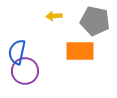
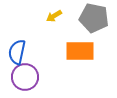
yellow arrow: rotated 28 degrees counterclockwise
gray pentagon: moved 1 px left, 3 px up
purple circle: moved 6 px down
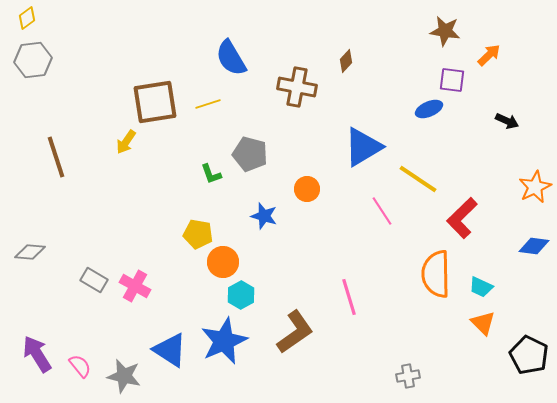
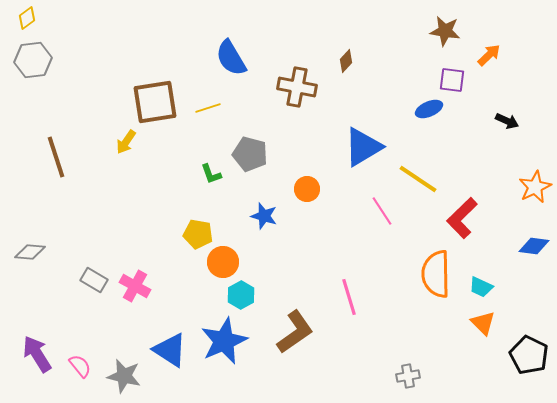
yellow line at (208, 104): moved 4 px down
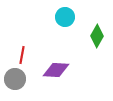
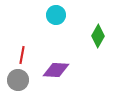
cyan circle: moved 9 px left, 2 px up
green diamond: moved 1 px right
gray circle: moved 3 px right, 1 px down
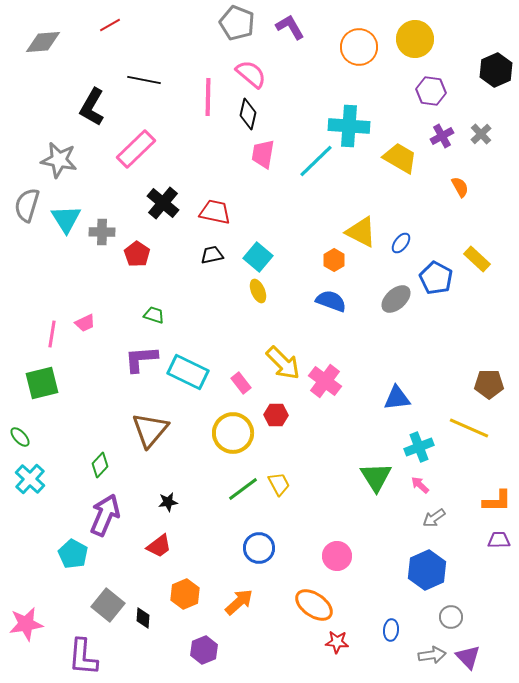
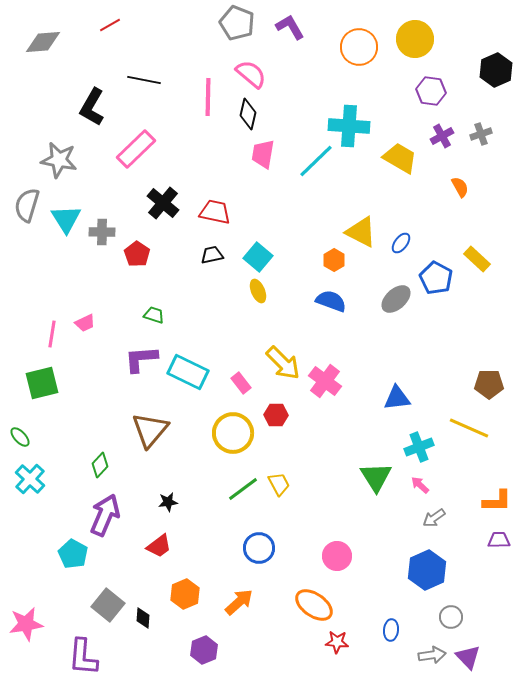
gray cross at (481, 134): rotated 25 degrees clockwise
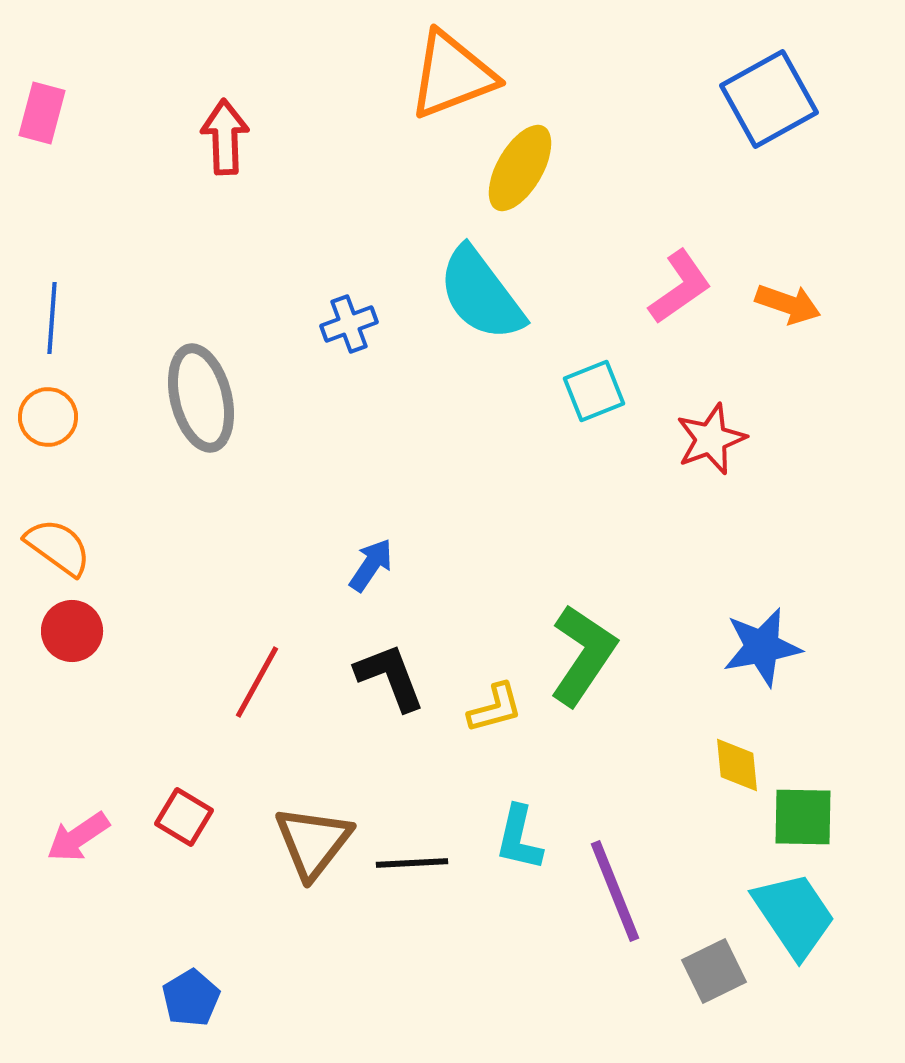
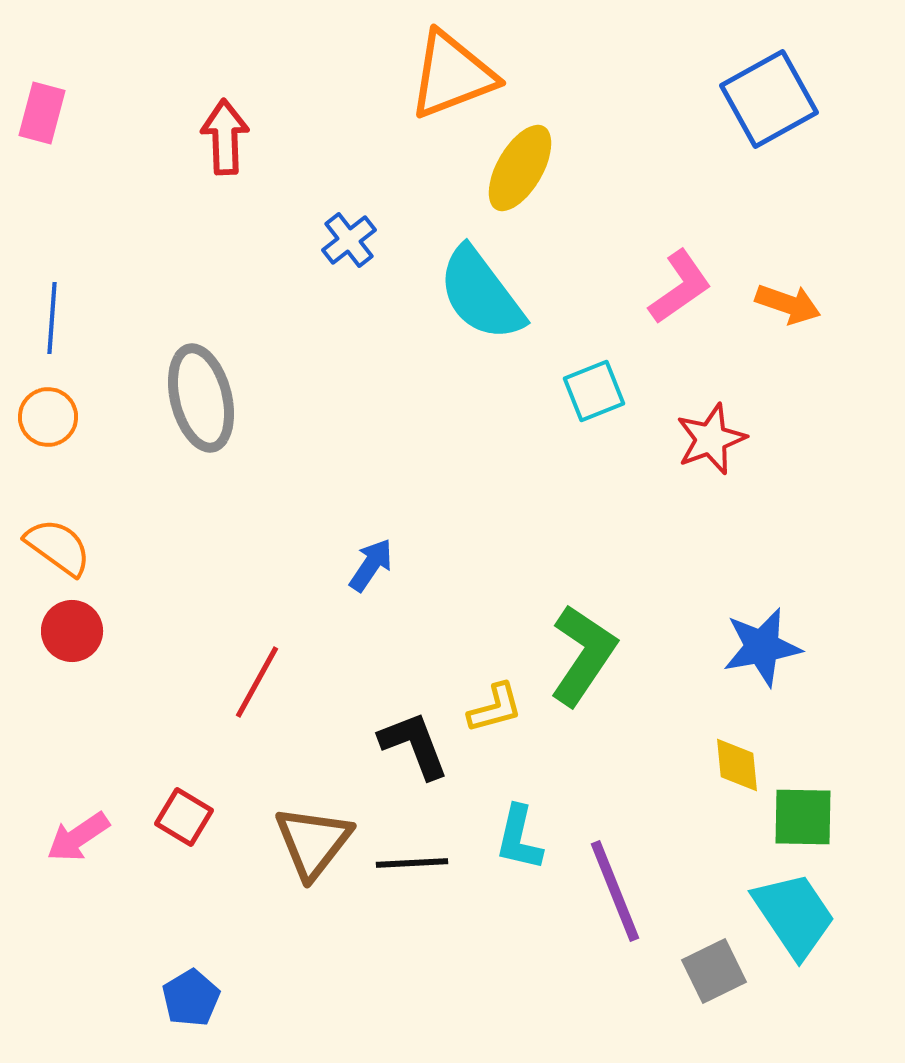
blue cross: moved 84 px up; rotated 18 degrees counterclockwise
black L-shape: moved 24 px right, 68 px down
•••••
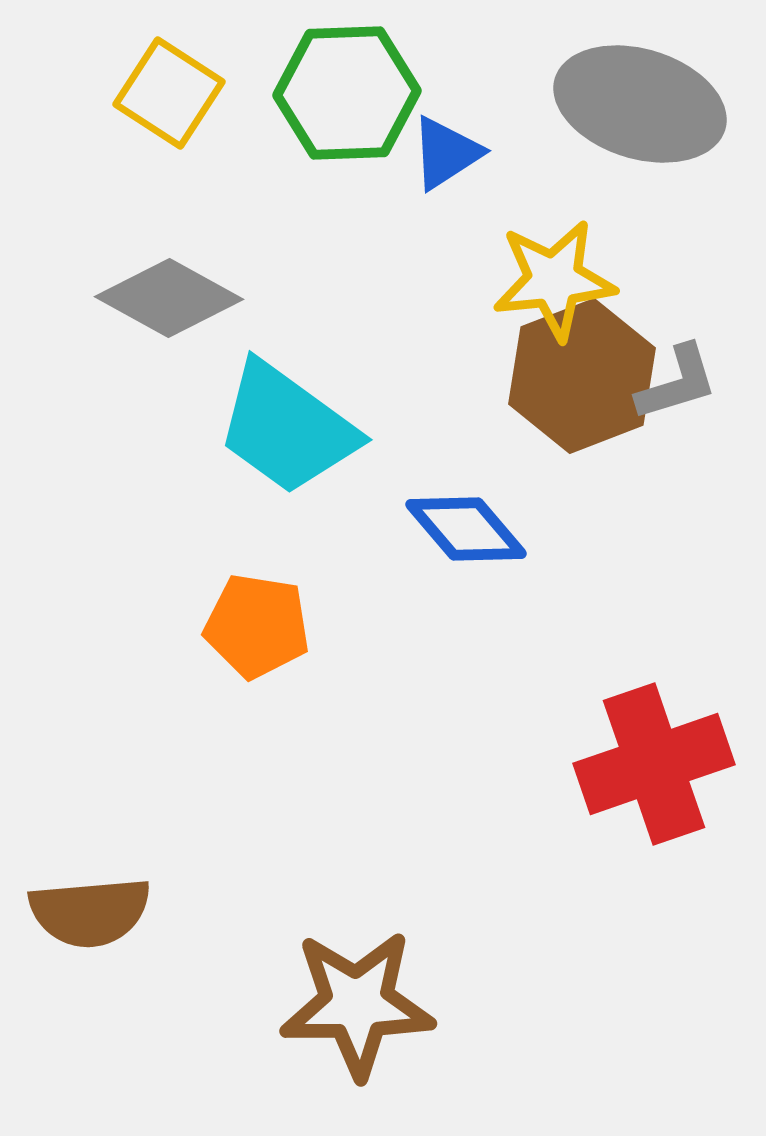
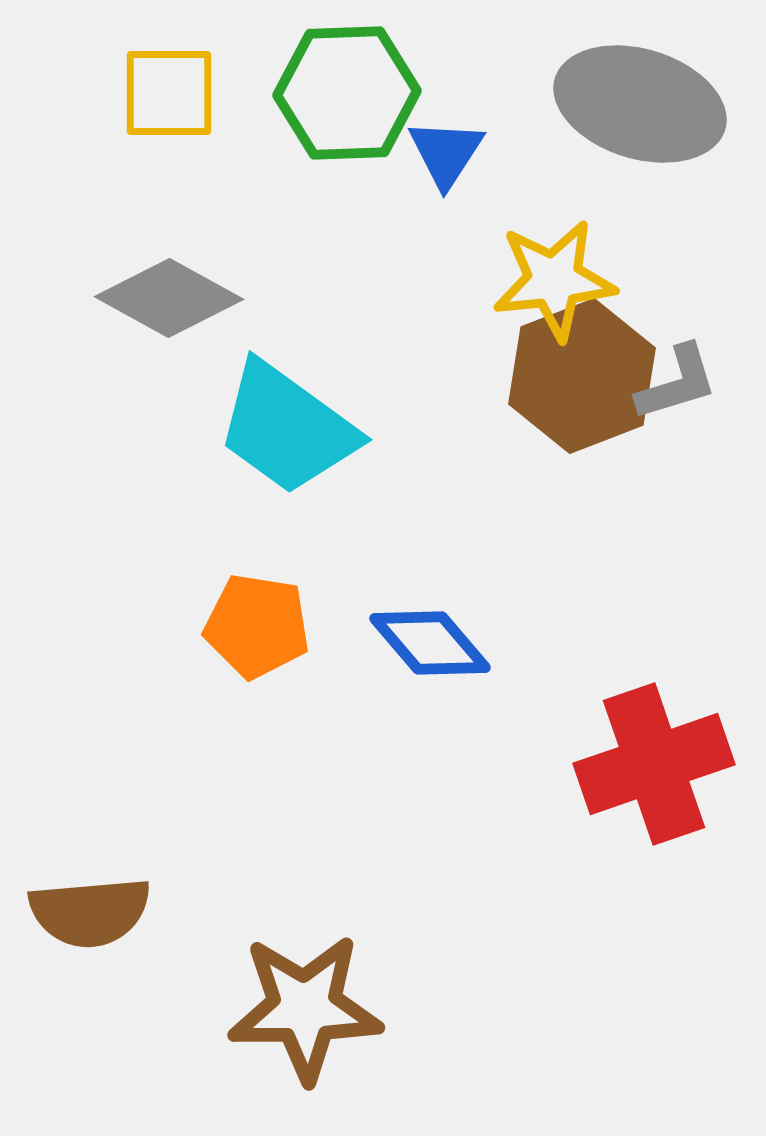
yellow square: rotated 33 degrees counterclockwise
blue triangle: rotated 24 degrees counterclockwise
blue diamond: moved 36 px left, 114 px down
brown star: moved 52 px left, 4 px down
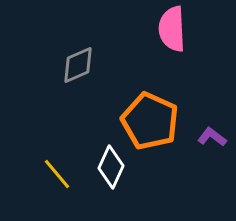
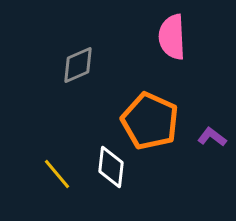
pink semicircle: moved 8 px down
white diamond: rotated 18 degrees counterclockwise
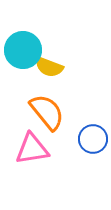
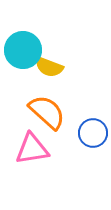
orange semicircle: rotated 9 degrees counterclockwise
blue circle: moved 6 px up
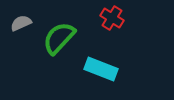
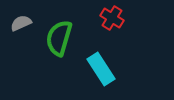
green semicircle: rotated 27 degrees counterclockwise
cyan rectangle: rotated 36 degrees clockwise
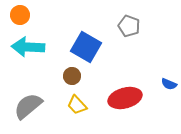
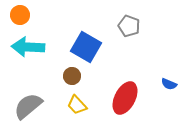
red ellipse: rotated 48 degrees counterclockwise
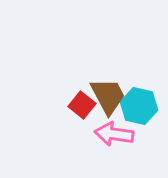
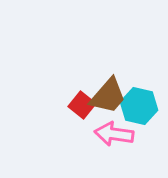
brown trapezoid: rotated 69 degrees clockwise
•••••
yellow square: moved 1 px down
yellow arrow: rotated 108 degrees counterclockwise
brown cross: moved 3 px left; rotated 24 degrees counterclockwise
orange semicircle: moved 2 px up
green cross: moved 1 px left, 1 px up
•••••
• [Task prompt]: Out of the records above, return only the lines from the one with "brown star: moved 52 px left, 4 px down" through the one with "brown trapezoid: rotated 69 degrees clockwise", exactly, and none of the pictures.

• [Output for this task]:
brown star: moved 52 px left, 4 px down
pink semicircle: moved 8 px down
white diamond: rotated 18 degrees counterclockwise
orange semicircle: rotated 9 degrees counterclockwise
blue circle: moved 6 px up
green semicircle: rotated 27 degrees counterclockwise
cyan rectangle: rotated 36 degrees clockwise
red ellipse: rotated 48 degrees counterclockwise
brown trapezoid: rotated 69 degrees clockwise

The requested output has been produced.